> Task objective:
Each line below must be printed again exactly.

▬▬▬▬▬▬

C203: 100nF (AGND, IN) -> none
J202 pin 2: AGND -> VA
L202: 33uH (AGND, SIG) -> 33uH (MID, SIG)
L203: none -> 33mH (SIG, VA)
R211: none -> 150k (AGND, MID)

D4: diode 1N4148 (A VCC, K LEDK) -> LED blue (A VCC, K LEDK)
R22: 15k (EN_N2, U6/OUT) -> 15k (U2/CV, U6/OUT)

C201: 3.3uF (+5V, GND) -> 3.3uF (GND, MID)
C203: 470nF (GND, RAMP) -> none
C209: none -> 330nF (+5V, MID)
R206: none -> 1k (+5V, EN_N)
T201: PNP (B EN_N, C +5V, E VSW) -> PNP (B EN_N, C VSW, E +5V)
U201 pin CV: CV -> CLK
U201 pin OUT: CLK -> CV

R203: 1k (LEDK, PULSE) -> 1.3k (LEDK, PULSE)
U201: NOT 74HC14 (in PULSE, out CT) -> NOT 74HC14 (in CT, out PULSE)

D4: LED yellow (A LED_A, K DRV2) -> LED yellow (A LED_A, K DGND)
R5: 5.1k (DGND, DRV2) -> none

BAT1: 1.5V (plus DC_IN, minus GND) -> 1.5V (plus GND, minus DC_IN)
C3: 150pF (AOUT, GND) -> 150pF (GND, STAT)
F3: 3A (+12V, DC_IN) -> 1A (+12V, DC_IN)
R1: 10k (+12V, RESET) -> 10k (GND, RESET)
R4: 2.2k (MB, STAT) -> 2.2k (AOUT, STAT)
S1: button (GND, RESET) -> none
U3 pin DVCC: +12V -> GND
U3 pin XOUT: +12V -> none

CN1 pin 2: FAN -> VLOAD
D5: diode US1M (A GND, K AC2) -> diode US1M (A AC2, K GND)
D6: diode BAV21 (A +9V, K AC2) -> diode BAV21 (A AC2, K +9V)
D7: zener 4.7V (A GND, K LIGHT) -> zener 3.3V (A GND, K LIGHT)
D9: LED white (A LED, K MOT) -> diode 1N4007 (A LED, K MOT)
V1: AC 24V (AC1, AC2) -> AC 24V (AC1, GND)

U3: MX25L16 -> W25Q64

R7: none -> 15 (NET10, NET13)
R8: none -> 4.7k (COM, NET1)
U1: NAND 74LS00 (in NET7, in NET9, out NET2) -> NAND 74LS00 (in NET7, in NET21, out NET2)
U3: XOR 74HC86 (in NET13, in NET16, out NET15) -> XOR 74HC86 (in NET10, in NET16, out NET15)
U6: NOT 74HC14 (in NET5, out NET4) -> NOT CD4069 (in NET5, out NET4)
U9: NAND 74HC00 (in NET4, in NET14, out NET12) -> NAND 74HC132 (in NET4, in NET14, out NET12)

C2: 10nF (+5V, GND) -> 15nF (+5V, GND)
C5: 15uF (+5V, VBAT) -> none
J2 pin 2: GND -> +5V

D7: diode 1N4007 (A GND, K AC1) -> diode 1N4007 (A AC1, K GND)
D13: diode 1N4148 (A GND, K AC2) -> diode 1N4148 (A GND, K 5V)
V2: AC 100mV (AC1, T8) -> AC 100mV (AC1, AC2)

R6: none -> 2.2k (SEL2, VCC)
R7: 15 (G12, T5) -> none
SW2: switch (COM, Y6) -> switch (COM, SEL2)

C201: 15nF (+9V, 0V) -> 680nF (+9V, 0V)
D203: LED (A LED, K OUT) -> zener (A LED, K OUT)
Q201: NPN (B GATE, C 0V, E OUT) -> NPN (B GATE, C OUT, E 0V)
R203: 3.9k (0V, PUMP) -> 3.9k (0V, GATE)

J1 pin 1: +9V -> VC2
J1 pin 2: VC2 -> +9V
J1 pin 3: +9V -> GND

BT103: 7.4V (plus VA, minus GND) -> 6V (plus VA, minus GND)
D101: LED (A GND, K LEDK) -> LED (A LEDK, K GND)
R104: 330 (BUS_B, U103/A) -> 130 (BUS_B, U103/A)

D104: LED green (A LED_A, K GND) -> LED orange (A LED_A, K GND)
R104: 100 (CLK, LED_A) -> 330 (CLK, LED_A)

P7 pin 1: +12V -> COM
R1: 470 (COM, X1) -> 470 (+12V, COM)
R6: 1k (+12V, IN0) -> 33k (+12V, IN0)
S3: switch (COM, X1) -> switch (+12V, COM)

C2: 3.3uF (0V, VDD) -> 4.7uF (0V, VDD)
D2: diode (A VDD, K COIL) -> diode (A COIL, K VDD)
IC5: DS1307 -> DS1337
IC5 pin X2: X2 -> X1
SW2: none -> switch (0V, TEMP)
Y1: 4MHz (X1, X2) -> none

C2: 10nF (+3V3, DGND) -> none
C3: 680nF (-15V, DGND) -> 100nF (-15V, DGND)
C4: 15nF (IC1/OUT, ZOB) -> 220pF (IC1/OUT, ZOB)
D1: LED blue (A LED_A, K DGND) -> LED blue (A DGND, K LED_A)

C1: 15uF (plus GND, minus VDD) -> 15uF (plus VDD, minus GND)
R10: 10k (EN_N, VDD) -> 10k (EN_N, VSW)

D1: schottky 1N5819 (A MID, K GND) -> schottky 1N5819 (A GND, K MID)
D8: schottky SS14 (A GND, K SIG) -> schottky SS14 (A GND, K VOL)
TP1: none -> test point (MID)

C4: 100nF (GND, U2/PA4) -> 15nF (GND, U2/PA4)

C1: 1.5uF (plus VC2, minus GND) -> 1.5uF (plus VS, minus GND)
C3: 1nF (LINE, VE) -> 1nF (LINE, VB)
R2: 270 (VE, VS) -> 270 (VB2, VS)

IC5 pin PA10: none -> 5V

▬▬▬▬▬▬

> Answer space:
C203: 100nF (AGND, IN) -> none
J202 pin 2: AGND -> VA
L202: 33uH (AGND, SIG) -> 33uH (MID, SIG)
L203: none -> 33mH (SIG, VA)
R211: none -> 150k (AGND, MID)

D4: diode 1N4148 (A VCC, K LEDK) -> LED blue (A VCC, K LEDK)
R22: 15k (EN_N2, U6/OUT) -> 15k (U2/CV, U6/OUT)

C201: 3.3uF (+5V, GND) -> 3.3uF (GND, MID)
C203: 470nF (GND, RAMP) -> none
C209: none -> 330nF (+5V, MID)
R206: none -> 1k (+5V, EN_N)
T201: PNP (B EN_N, C +5V, E VSW) -> PNP (B EN_N, C VSW, E +5V)
U201 pin CV: CV -> CLK
U201 pin OUT: CLK -> CV

R203: 1k (LEDK, PULSE) -> 1.3k (LEDK, PULSE)
U201: NOT 74HC14 (in PULSE, out CT) -> NOT 74HC14 (in CT, out PULSE)

D4: LED yellow (A LED_A, K DRV2) -> LED yellow (A LED_A, K DGND)
R5: 5.1k (DGND, DRV2) -> none

BAT1: 1.5V (plus DC_IN, minus GND) -> 1.5V (plus GND, minus DC_IN)
C3: 150pF (AOUT, GND) -> 150pF (GND, STAT)
F3: 3A (+12V, DC_IN) -> 1A (+12V, DC_IN)
R1: 10k (+12V, RESET) -> 10k (GND, RESET)
R4: 2.2k (MB, STAT) -> 2.2k (AOUT, STAT)
S1: button (GND, RESET) -> none
U3 pin DVCC: +12V -> GND
U3 pin XOUT: +12V -> none

CN1 pin 2: FAN -> VLOAD
D5: diode US1M (A GND, K AC2) -> diode US1M (A AC2, K GND)
D6: diode BAV21 (A +9V, K AC2) -> diode BAV21 (A AC2, K +9V)
D7: zener 4.7V (A GND, K LIGHT) -> zener 3.3V (A GND, K LIGHT)
D9: LED white (A LED, K MOT) -> diode 1N4007 (A LED, K MOT)
V1: AC 24V (AC1, AC2) -> AC 24V (AC1, GND)

U3: MX25L16 -> W25Q64

R7: none -> 15 (NET10, NET13)
R8: none -> 4.7k (COM, NET1)
U1: NAND 74LS00 (in NET7, in NET9, out NET2) -> NAND 74LS00 (in NET7, in NET21, out NET2)
U3: XOR 74HC86 (in NET13, in NET16, out NET15) -> XOR 74HC86 (in NET10, in NET16, out NET15)
U6: NOT 74HC14 (in NET5, out NET4) -> NOT CD4069 (in NET5, out NET4)
U9: NAND 74HC00 (in NET4, in NET14, out NET12) -> NAND 74HC132 (in NET4, in NET14, out NET12)

C2: 10nF (+5V, GND) -> 15nF (+5V, GND)
C5: 15uF (+5V, VBAT) -> none
J2 pin 2: GND -> +5V

D7: diode 1N4007 (A GND, K AC1) -> diode 1N4007 (A AC1, K GND)
D13: diode 1N4148 (A GND, K AC2) -> diode 1N4148 (A GND, K 5V)
V2: AC 100mV (AC1, T8) -> AC 100mV (AC1, AC2)

R6: none -> 2.2k (SEL2, VCC)
R7: 15 (G12, T5) -> none
SW2: switch (COM, Y6) -> switch (COM, SEL2)

C201: 15nF (+9V, 0V) -> 680nF (+9V, 0V)
D203: LED (A LED, K OUT) -> zener (A LED, K OUT)
Q201: NPN (B GATE, C 0V, E OUT) -> NPN (B GATE, C OUT, E 0V)
R203: 3.9k (0V, PUMP) -> 3.9k (0V, GATE)

J1 pin 1: +9V -> VC2
J1 pin 2: VC2 -> +9V
J1 pin 3: +9V -> GND

BT103: 7.4V (plus VA, minus GND) -> 6V (plus VA, minus GND)
D101: LED (A GND, K LEDK) -> LED (A LEDK, K GND)
R104: 330 (BUS_B, U103/A) -> 130 (BUS_B, U103/A)

D104: LED green (A LED_A, K GND) -> LED orange (A LED_A, K GND)
R104: 100 (CLK, LED_A) -> 330 (CLK, LED_A)

P7 pin 1: +12V -> COM
R1: 470 (COM, X1) -> 470 (+12V, COM)
R6: 1k (+12V, IN0) -> 33k (+12V, IN0)
S3: switch (COM, X1) -> switch (+12V, COM)

C2: 3.3uF (0V, VDD) -> 4.7uF (0V, VDD)
D2: diode (A VDD, K COIL) -> diode (A COIL, K VDD)
IC5: DS1307 -> DS1337
IC5 pin X2: X2 -> X1
SW2: none -> switch (0V, TEMP)
Y1: 4MHz (X1, X2) -> none

C2: 10nF (+3V3, DGND) -> none
C3: 680nF (-15V, DGND) -> 100nF (-15V, DGND)
C4: 15nF (IC1/OUT, ZOB) -> 220pF (IC1/OUT, ZOB)
D1: LED blue (A LED_A, K DGND) -> LED blue (A DGND, K LED_A)

C1: 15uF (plus GND, minus VDD) -> 15uF (plus VDD, minus GND)
R10: 10k (EN_N, VDD) -> 10k (EN_N, VSW)

D1: schottky 1N5819 (A MID, K GND) -> schottky 1N5819 (A GND, K MID)
D8: schottky SS14 (A GND, K SIG) -> schottky SS14 (A GND, K VOL)
TP1: none -> test point (MID)

C4: 100nF (GND, U2/PA4) -> 15nF (GND, U2/PA4)

C1: 1.5uF (plus VC2, minus GND) -> 1.5uF (plus VS, minus GND)
C3: 1nF (LINE, VE) -> 1nF (LINE, VB)
R2: 270 (VE, VS) -> 270 (VB2, VS)

IC5 pin PA10: none -> 5V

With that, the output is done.